» Task directions: Output only the lines below that start at the line containing "camera: 105 degrees right, 25 degrees down" and end at the line containing "(587, 751) = (934, 401): none -> pink ball", with both ends kept.

» Dataset excerpts:
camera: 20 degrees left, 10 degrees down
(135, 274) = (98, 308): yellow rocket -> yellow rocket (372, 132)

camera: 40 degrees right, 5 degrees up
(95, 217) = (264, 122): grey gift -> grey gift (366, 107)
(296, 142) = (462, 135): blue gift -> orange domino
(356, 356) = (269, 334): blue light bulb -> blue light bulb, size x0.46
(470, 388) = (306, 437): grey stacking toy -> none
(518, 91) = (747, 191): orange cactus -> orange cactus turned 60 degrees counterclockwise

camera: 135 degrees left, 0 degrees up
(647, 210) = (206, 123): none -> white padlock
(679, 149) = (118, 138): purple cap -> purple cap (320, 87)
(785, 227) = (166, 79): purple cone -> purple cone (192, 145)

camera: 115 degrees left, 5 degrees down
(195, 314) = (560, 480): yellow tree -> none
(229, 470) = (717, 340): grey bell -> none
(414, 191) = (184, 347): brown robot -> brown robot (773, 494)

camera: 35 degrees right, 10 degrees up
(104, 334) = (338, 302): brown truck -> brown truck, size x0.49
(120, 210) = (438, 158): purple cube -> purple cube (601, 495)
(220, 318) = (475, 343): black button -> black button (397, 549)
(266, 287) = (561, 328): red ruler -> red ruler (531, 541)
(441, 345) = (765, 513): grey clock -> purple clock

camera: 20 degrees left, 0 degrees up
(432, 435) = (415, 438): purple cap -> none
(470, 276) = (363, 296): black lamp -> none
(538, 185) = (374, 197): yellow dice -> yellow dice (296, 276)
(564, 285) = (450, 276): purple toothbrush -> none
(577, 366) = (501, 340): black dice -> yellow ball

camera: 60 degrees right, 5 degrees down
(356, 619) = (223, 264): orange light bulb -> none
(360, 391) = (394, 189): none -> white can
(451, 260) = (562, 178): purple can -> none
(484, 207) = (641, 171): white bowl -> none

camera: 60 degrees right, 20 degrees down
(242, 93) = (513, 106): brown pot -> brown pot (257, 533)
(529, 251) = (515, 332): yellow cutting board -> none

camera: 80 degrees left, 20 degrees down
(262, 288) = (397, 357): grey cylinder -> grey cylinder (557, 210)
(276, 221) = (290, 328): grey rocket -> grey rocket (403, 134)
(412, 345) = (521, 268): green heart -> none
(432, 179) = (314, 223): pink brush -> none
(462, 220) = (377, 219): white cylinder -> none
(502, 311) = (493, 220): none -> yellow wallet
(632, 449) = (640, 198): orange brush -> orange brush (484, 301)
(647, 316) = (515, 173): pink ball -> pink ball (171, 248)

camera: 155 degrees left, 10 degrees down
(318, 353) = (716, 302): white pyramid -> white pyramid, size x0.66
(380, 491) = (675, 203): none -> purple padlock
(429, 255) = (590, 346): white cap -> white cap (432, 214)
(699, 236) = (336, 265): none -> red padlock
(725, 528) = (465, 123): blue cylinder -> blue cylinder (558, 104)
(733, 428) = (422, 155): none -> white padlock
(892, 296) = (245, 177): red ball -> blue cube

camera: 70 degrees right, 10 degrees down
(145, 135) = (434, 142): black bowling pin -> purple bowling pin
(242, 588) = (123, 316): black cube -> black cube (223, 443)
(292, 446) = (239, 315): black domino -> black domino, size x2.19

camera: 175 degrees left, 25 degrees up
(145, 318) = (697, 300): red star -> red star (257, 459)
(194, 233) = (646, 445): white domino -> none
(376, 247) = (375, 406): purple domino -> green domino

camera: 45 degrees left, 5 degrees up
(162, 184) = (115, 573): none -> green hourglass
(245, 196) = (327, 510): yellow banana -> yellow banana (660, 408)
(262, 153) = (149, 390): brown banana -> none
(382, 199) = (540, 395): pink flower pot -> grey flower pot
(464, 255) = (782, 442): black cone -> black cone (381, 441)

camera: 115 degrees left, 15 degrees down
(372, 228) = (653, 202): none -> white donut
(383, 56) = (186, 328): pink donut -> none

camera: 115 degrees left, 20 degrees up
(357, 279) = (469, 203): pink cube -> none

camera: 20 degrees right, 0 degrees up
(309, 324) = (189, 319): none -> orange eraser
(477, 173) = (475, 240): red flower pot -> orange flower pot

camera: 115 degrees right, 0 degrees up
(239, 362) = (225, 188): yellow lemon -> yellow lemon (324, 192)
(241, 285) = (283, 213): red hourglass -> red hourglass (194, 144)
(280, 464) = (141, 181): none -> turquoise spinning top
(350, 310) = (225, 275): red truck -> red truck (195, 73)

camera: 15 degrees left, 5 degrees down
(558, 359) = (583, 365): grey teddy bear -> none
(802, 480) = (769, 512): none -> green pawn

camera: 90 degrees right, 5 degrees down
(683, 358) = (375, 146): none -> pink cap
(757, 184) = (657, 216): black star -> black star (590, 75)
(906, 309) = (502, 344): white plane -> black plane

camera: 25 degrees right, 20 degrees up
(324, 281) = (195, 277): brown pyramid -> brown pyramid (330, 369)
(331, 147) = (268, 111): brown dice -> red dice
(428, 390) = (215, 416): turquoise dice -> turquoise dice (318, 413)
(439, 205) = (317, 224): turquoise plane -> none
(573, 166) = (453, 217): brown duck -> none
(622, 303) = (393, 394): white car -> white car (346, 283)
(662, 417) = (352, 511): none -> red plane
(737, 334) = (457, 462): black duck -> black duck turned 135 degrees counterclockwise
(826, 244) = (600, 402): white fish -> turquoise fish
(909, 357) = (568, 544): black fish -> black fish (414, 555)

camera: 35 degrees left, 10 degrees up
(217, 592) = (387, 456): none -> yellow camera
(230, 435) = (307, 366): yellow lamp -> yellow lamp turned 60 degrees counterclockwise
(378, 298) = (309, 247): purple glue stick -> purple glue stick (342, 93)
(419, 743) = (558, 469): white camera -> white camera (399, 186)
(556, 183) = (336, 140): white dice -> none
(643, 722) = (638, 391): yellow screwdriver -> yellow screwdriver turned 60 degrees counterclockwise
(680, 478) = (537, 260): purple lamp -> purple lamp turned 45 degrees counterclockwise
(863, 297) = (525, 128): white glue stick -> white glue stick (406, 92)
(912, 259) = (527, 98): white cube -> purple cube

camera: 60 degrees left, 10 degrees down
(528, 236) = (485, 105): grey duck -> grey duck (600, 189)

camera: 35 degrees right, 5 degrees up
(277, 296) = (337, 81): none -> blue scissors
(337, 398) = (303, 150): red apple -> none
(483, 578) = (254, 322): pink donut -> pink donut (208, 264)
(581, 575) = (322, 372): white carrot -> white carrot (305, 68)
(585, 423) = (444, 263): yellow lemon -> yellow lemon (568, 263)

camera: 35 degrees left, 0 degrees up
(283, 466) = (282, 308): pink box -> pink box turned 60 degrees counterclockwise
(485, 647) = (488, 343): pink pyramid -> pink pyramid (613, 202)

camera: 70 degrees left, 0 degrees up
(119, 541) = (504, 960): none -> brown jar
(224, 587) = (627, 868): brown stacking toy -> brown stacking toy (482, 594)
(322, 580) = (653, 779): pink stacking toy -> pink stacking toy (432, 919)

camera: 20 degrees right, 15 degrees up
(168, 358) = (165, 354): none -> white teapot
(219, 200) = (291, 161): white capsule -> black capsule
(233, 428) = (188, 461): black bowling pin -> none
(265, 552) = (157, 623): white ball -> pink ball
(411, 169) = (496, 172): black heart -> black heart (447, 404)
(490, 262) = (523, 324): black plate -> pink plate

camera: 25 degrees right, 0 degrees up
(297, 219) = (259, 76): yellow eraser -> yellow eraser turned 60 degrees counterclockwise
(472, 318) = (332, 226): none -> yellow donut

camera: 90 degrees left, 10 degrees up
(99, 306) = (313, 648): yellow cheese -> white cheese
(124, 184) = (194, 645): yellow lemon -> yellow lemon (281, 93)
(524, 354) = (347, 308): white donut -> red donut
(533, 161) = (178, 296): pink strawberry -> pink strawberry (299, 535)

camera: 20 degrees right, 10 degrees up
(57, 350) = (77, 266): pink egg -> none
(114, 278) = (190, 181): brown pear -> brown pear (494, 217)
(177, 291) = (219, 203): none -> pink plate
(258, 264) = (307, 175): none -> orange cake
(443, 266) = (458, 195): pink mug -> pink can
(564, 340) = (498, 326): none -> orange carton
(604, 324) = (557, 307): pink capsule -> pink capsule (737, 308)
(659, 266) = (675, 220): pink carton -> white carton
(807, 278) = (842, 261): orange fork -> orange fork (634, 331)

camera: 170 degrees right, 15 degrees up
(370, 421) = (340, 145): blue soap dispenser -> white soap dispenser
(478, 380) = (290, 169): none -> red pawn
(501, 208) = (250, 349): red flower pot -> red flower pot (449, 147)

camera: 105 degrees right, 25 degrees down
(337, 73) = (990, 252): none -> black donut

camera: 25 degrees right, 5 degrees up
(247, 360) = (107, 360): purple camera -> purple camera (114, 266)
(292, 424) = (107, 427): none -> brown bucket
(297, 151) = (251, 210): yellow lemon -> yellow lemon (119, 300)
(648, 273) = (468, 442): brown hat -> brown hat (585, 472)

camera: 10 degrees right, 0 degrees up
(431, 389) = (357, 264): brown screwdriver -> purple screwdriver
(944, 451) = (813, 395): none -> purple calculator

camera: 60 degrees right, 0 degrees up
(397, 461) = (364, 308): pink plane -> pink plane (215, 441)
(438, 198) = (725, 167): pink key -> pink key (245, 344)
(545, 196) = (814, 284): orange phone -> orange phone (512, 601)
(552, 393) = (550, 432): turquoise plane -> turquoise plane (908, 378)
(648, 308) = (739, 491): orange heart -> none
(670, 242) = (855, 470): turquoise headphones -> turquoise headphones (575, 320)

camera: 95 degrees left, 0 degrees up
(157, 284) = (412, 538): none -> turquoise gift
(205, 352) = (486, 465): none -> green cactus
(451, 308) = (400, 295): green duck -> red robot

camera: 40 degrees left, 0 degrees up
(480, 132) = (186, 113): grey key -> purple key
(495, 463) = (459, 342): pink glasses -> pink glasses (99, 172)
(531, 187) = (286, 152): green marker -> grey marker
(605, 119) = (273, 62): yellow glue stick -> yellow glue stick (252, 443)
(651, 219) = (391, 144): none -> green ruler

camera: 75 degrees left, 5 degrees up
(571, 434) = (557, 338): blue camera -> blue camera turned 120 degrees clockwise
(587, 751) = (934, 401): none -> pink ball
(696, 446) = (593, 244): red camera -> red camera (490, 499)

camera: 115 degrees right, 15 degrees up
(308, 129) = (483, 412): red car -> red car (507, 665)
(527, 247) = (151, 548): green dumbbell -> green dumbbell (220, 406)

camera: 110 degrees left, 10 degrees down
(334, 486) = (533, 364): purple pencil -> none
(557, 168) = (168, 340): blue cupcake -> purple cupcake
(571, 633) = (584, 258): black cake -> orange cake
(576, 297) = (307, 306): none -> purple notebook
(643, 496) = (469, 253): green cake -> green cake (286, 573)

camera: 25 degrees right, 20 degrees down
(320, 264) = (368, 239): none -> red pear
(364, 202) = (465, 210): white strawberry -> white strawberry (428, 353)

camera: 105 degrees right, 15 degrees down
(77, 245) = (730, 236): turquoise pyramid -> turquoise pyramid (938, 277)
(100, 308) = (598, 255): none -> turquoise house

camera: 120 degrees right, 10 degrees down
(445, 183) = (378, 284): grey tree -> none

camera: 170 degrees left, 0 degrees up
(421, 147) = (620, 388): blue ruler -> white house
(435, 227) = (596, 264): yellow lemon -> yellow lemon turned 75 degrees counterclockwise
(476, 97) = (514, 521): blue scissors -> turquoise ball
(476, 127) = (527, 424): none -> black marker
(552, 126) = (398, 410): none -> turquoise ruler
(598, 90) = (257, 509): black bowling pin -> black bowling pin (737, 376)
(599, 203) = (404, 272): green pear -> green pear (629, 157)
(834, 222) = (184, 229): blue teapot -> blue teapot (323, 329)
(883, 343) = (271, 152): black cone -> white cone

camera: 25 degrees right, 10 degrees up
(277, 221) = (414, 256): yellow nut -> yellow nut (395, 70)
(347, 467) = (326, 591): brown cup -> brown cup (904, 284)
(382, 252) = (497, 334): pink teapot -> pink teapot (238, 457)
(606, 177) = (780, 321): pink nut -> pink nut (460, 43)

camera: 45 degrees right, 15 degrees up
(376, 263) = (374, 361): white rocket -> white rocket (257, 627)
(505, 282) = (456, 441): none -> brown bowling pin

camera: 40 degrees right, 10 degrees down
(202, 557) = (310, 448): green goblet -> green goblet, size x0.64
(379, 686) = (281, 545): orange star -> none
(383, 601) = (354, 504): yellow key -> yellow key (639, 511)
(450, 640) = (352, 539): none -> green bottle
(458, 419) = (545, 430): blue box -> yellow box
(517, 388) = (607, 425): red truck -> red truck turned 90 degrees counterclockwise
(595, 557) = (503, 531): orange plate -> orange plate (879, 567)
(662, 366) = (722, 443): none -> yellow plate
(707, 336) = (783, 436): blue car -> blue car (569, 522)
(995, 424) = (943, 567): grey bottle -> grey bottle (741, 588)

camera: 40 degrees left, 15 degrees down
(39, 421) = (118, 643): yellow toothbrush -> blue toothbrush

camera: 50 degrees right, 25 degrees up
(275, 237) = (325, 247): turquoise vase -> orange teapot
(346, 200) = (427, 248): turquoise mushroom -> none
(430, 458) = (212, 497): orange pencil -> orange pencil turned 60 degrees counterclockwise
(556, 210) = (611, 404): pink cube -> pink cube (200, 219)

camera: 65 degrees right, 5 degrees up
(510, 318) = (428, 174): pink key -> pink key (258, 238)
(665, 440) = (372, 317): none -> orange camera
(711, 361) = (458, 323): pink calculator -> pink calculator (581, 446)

» Exercise solution:
camera: 105 degrees right, 25 degrees down
(337, 73) = (990, 252): none -> black donut

camera: 25 degrees right, 5 degrees up
(247, 360) = (107, 360): purple camera -> purple camera (114, 266)
(292, 424) = (107, 427): none -> brown bucket
(297, 151) = (251, 210): yellow lemon -> yellow lemon (119, 300)
(648, 273) = (468, 442): brown hat -> brown hat (585, 472)

camera: 10 degrees right, 0 degrees up
(431, 389) = (357, 264): brown screwdriver -> purple screwdriver
(944, 451) = (813, 395): none -> purple calculator

camera: 60 degrees right, 0 degrees up
(397, 461) = (364, 308): pink plane -> pink plane (215, 441)
(438, 198) = (725, 167): pink key -> pink key (245, 344)
(545, 196) = (814, 284): orange phone -> orange phone (512, 601)
(552, 393) = (550, 432): turquoise plane -> turquoise plane (908, 378)
(648, 308) = (739, 491): orange heart -> none
(670, 242) = (855, 470): turquoise headphones -> turquoise headphones (575, 320)

camera: 95 degrees left, 0 degrees up
(157, 284) = (412, 538): none -> turquoise gift
(205, 352) = (486, 465): none -> green cactus
(451, 308) = (400, 295): green duck -> red robot

camera: 40 degrees left, 0 degrees up
(480, 132) = (186, 113): grey key -> purple key
(495, 463) = (459, 342): pink glasses -> pink glasses (99, 172)
(531, 187) = (286, 152): green marker -> grey marker
(605, 119) = (273, 62): yellow glue stick -> yellow glue stick (252, 443)
(651, 219) = (391, 144): none -> green ruler

camera: 75 degrees left, 5 degrees up
(571, 434) = (557, 338): blue camera -> blue camera turned 120 degrees clockwise
(587, 751) = (934, 401): none -> pink ball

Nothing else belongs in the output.